** Exercise data follows **

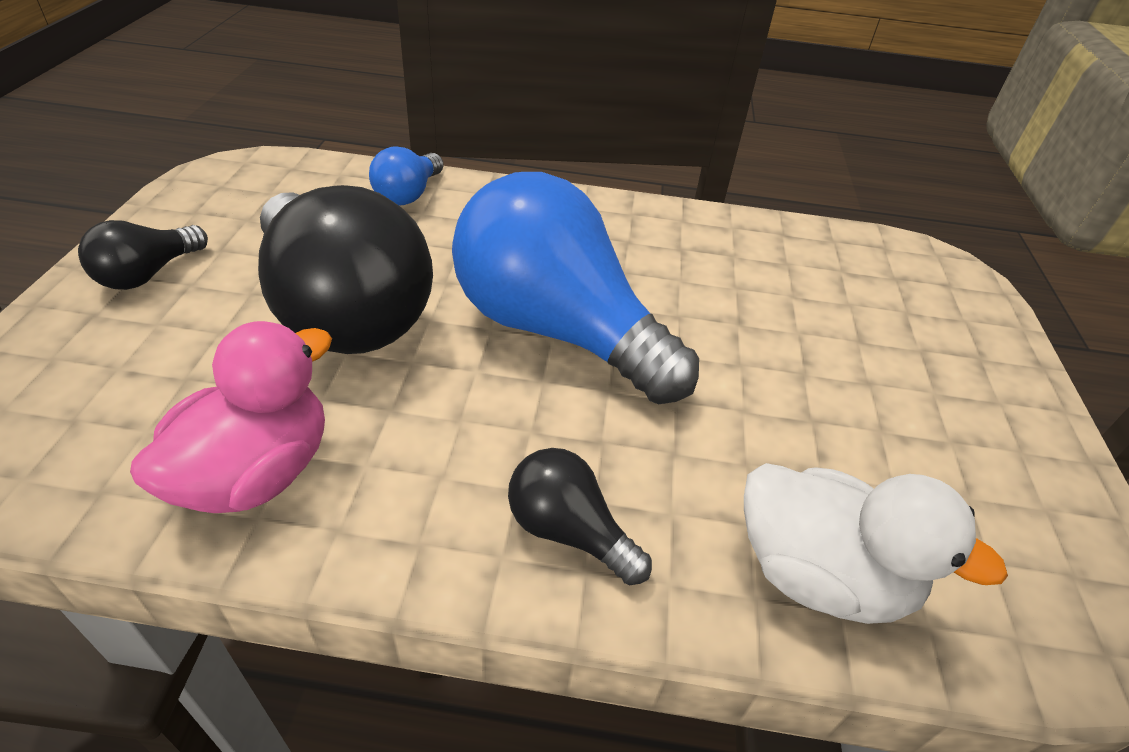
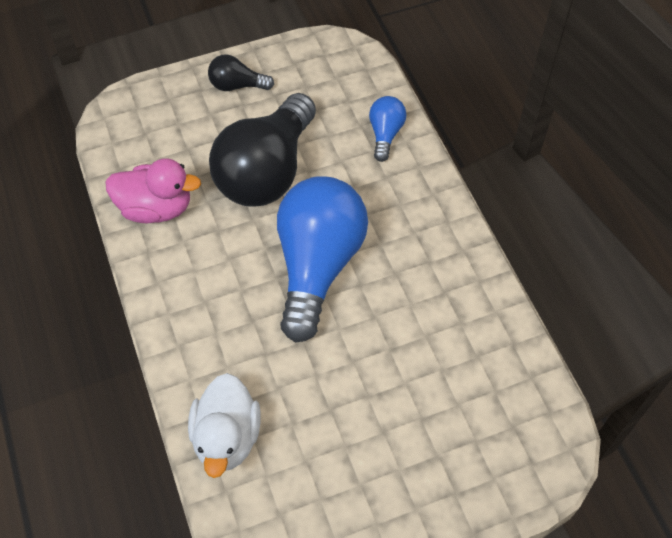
camera: 65 degrees right, 15 degrees up
(408, 194) = (385, 134): blue light bulb -> blue light bulb turned 105 degrees clockwise
(569, 531) = (193, 331): black light bulb -> none

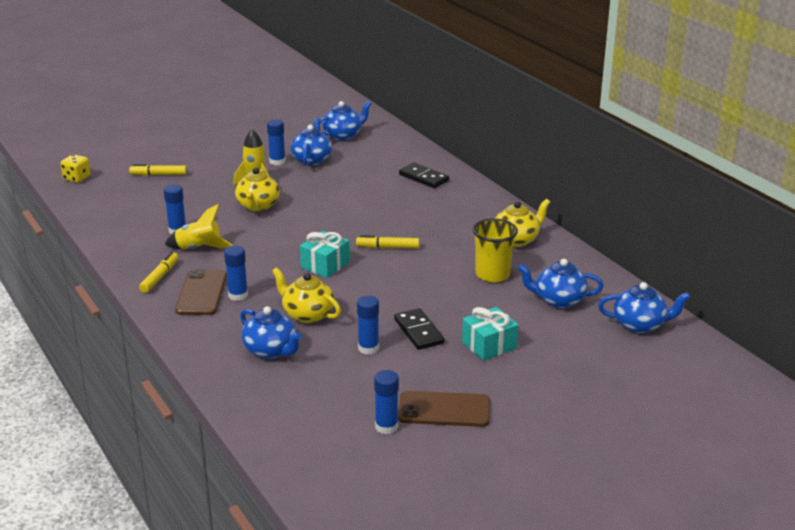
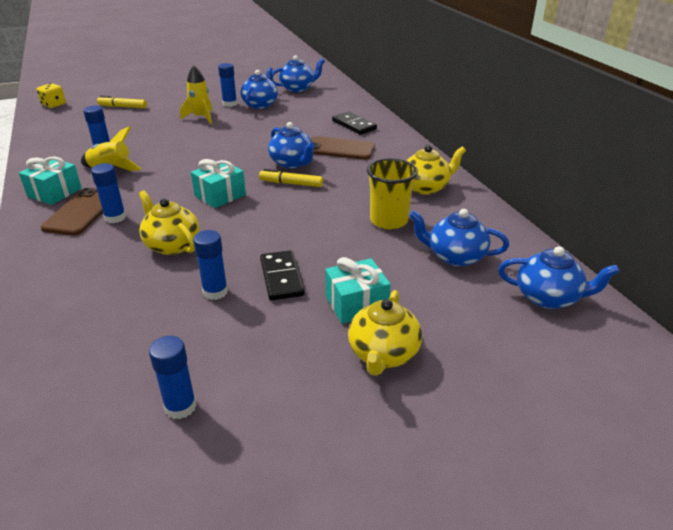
camera: 10 degrees right, 5 degrees up
(160, 277) = (55, 192): yellow marker -> turquoise gift
(258, 206) = (190, 137): yellow teapot -> yellow teapot (383, 354)
(271, 350) = (107, 283): blue teapot -> blue teapot (292, 163)
(444, 410) = (266, 390): brown phone -> brown phone (339, 149)

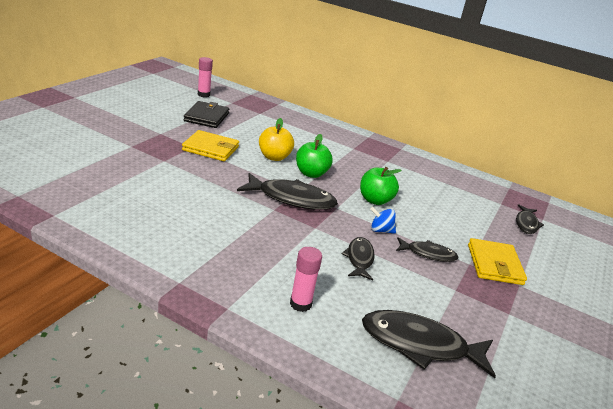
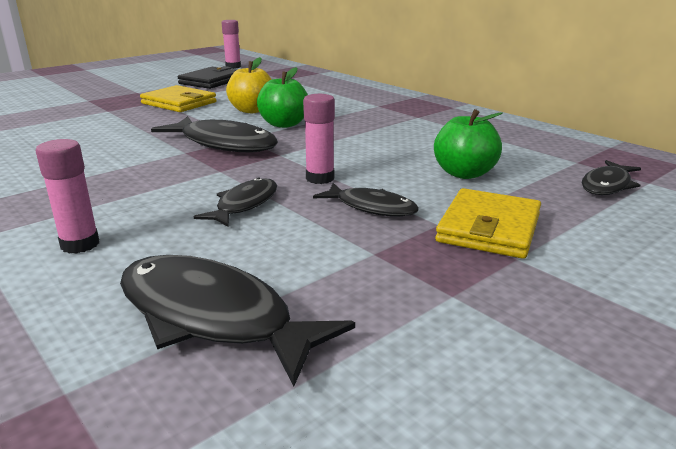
camera: 25 degrees right, 5 degrees down
(375, 200) = (349, 150): green apple -> green apple (464, 173)
(380, 230) = (320, 178): blue spinning top -> pink glue stick

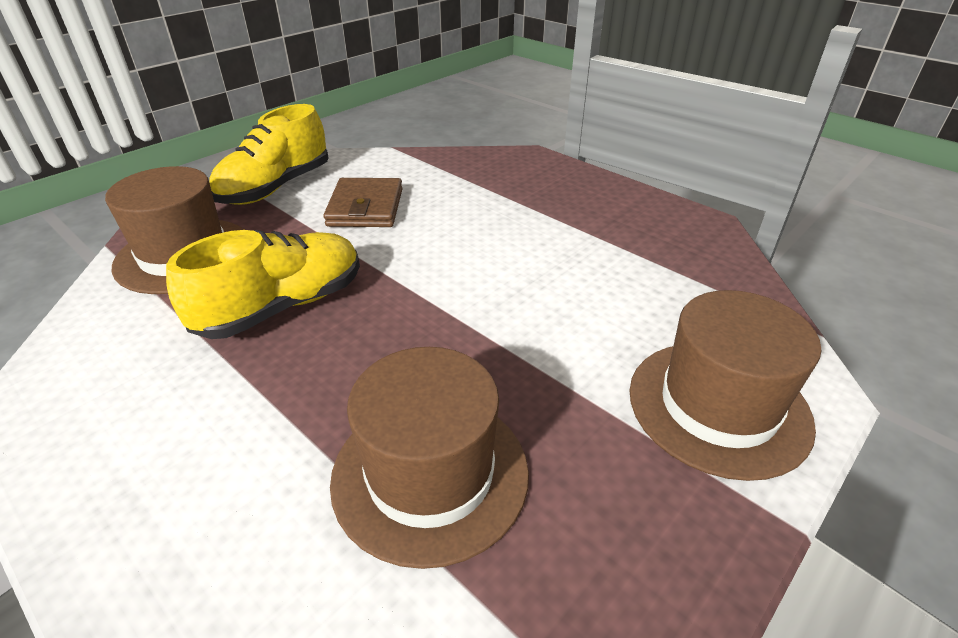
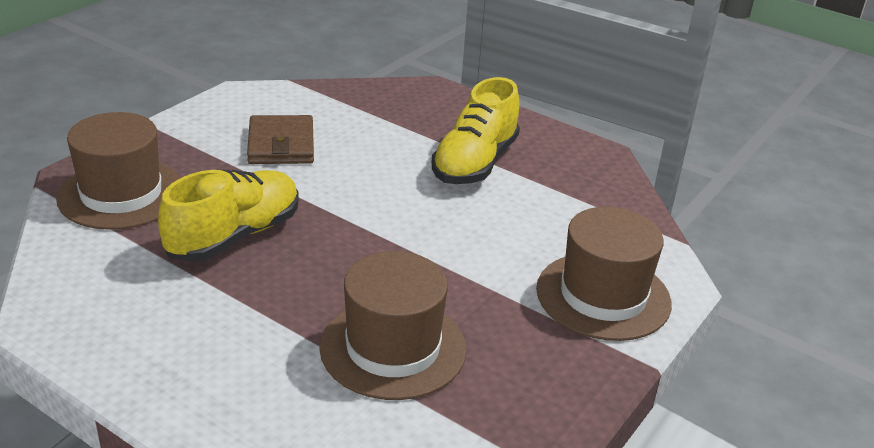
camera: 10 degrees left, 5 degrees down
(275, 188) = (183, 126): yellow shoe -> yellow shoe (475, 163)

** End of Exercise data **

**About this exercise:**
Give back the listing unchanged. Strip out the pictures.

**The answer:**
camera: 65 degrees right, 15 degrees up
(408, 194) = (385, 134): blue light bulb -> blue light bulb turned 105 degrees clockwise
(569, 531) = (193, 331): black light bulb -> none

camera: 10 degrees right, 5 degrees up
(160, 277) = (55, 192): yellow marker -> turquoise gift
(258, 206) = (190, 137): yellow teapot -> yellow teapot (383, 354)
(271, 350) = (107, 283): blue teapot -> blue teapot (292, 163)
(444, 410) = (266, 390): brown phone -> brown phone (339, 149)

camera: 25 degrees right, 5 degrees down
(375, 200) = (349, 150): green apple -> green apple (464, 173)
(380, 230) = (320, 178): blue spinning top -> pink glue stick

camera: 10 degrees left, 5 degrees down
(275, 188) = (183, 126): yellow shoe -> yellow shoe (475, 163)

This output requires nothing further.